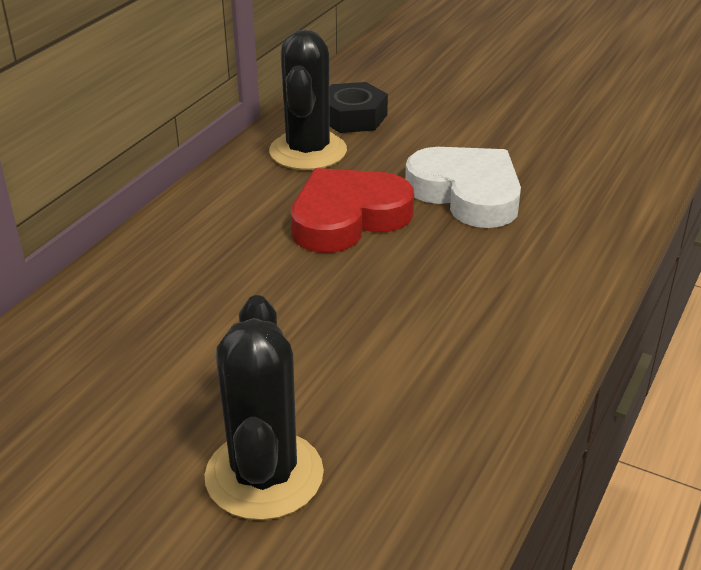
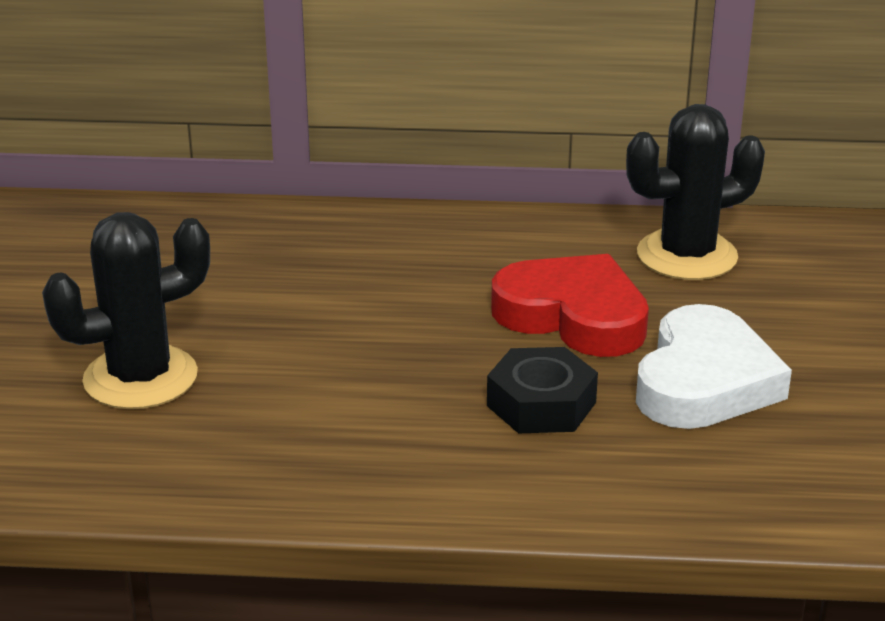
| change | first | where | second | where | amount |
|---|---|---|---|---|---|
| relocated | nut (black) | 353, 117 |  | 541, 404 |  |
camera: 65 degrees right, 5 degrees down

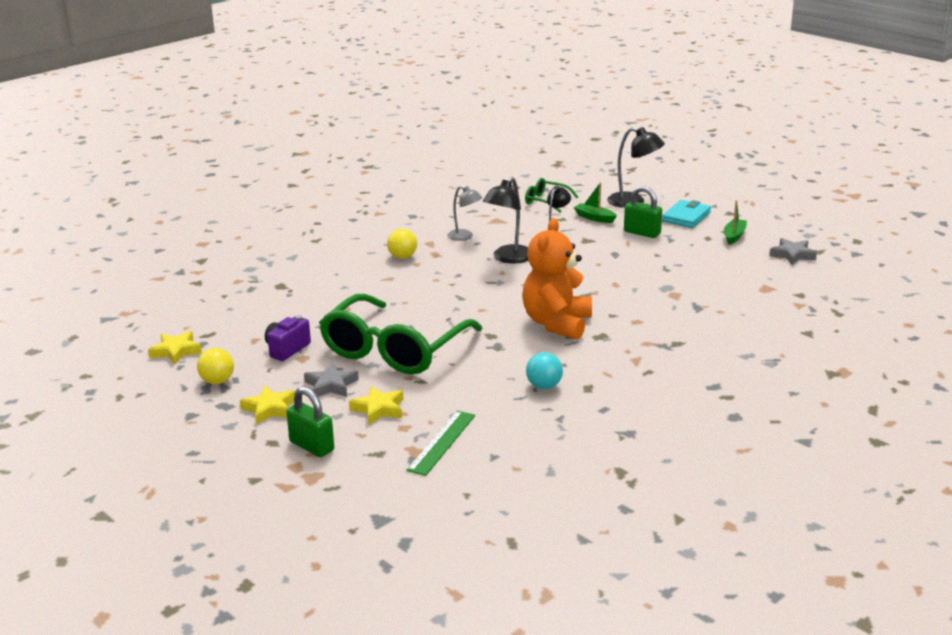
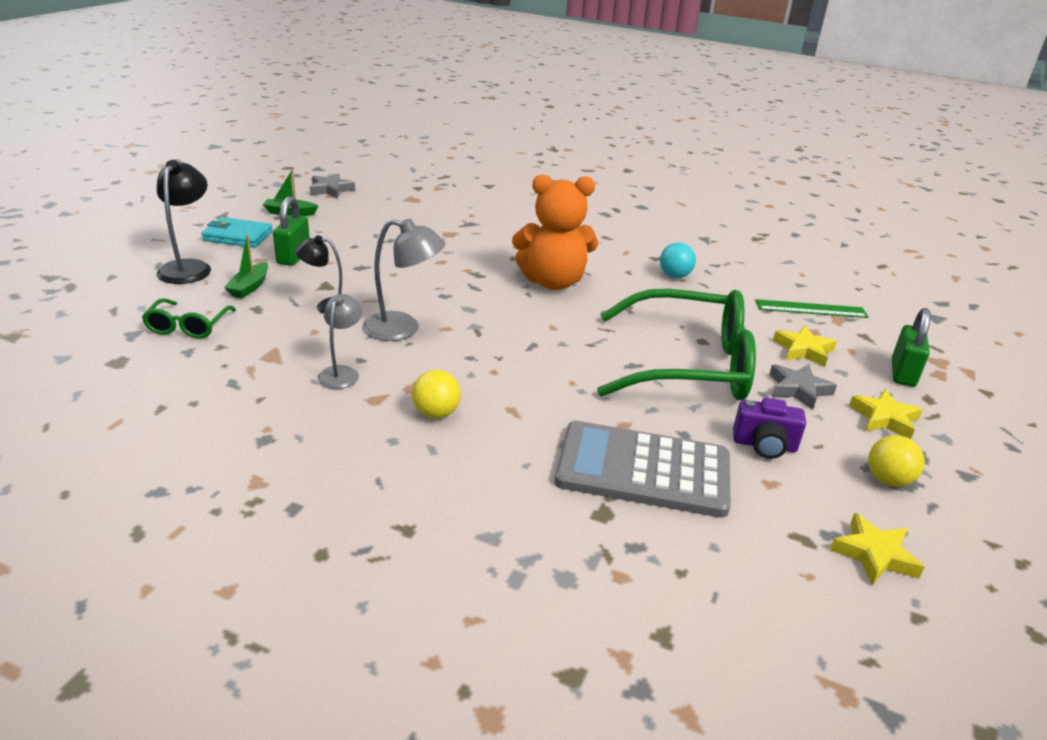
| change | first | where | second | where | amount |
|---|---|---|---|---|---|
| colour | lamp (black) | 508, 258 | lamp (grey) | 403, 329 |  |
| appeared |  |  | calculator (grey) | 643, 470 |  |
camera: 115 degrees left, 5 degrees up

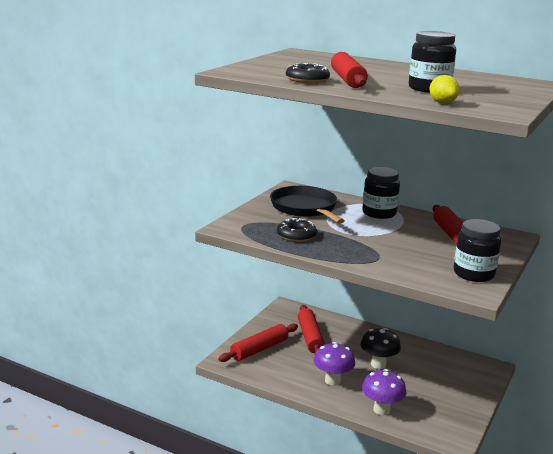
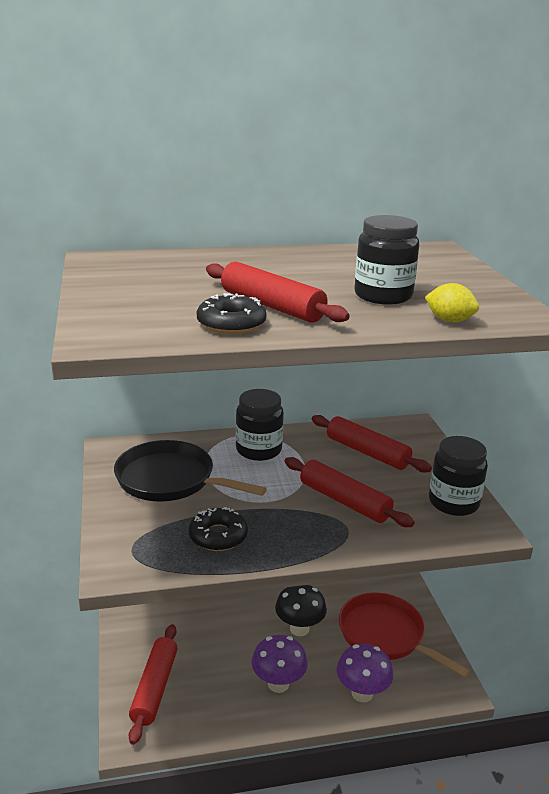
| change | first | where | second | where | amount |
|---|---|---|---|---|---|
| relocated | rolling pin (red) | 310, 337 |  | 344, 501 |  |
| appeared |  |  | pan (red) | 385, 635 |  |
camera: 40 degrees left, 5 degrees up

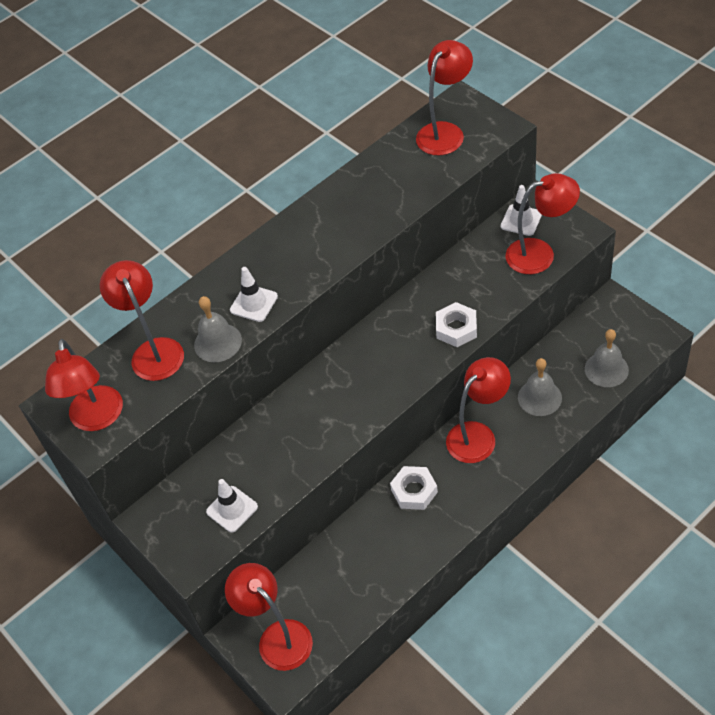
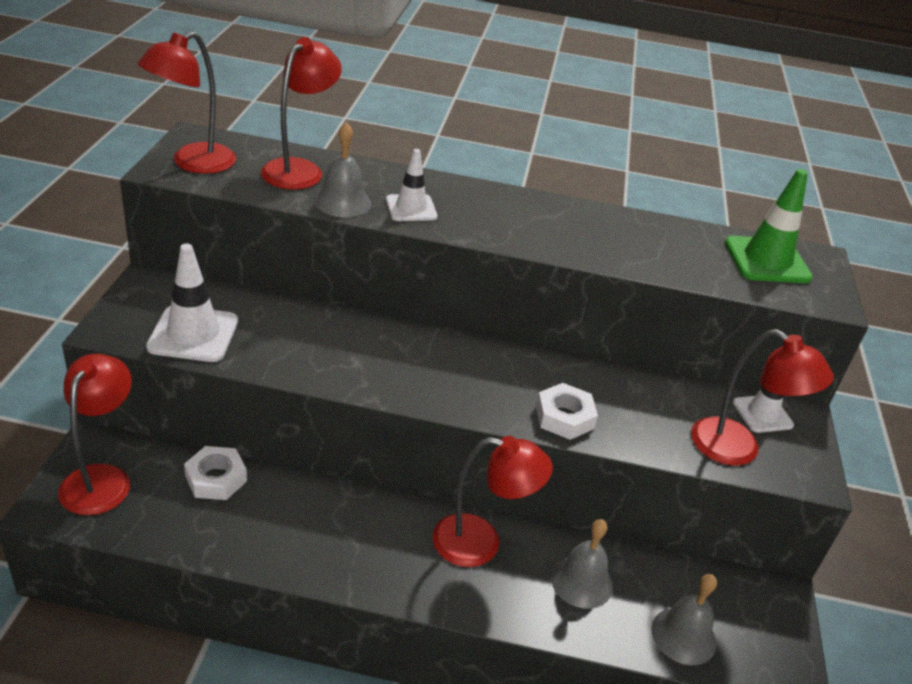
| change | first | where | second | where | amount |
|---|---|---|---|---|---|
| size | traffic cone (white) | 232, 509 |  | 193, 334 | x1.56 |
| relocated | nut (white) | 414, 491 |  | 216, 478 |  |
| exchanged | lamp (red) | 445, 132 | traffic cone (green) | 767, 260 |  |
camera: 40 degrees right, 15 degrees down

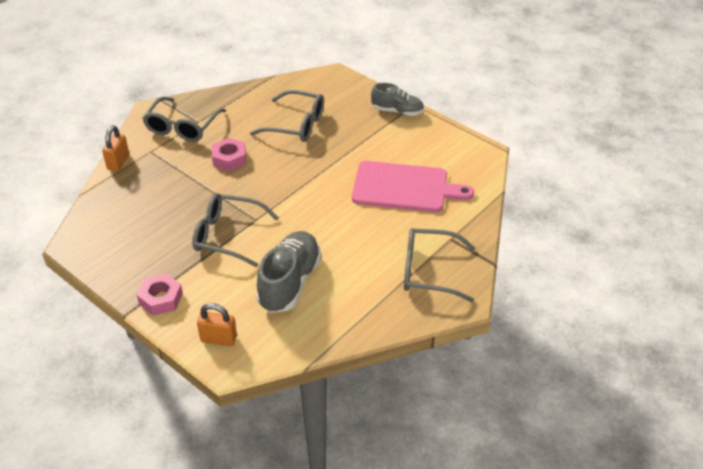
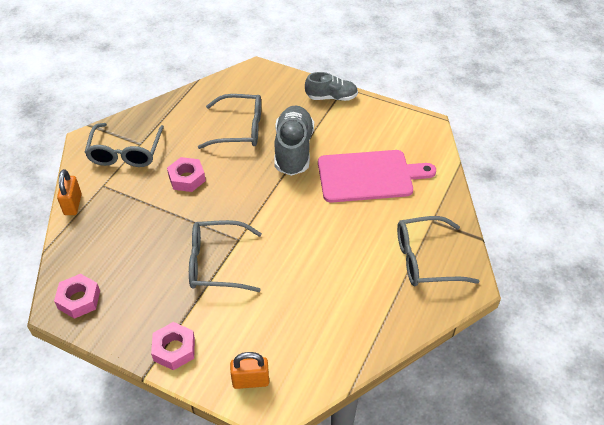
| change | first | where | second | where | amount |
|---|---|---|---|---|---|
| relocated | shoe (grey) | 289, 282 |  | 293, 150 |  |
| appeared |  |  | nut (pink) | 79, 299 |  |
camera: 15 degrees left, 5 degrees up

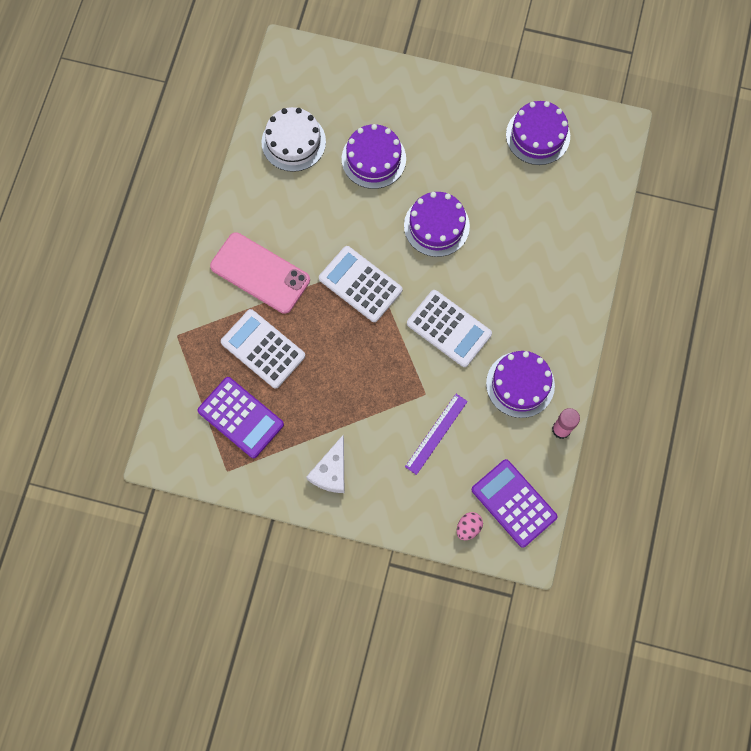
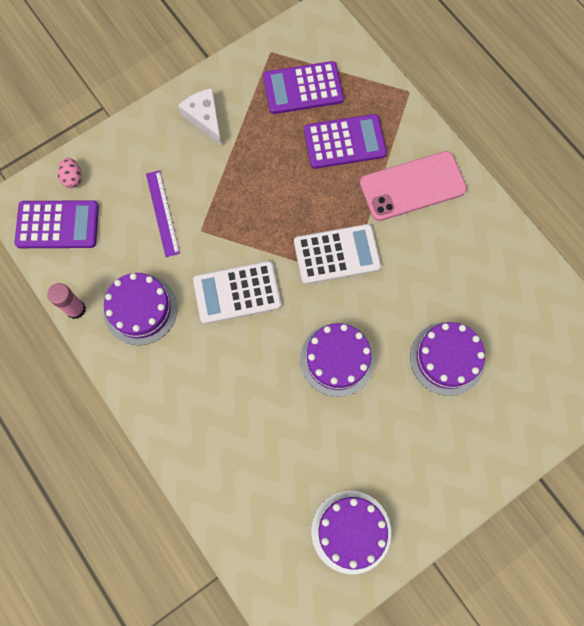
| change | first | where | second | where | amount |
|---|---|---|---|---|---|
| colour | calculator (white) | 263, 349 | calculator (purple) | 344, 142 |  |
| missing | cake (white) | 293, 142 |  |  |  |
camera: 130 degrees right, 0 degrees up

::::::::::

Only the lines from the beginning of the listing up to and including the line with "nut (black) |" should appear in the reply, copied word for word and free of pictures.

• [SOLUTION FOR THIS TASK]
| change | first | where | second | where | amount |
|---|---|---|---|---|---|
| relocated | nut (black) | 353, 117 |  | 541, 404 |  |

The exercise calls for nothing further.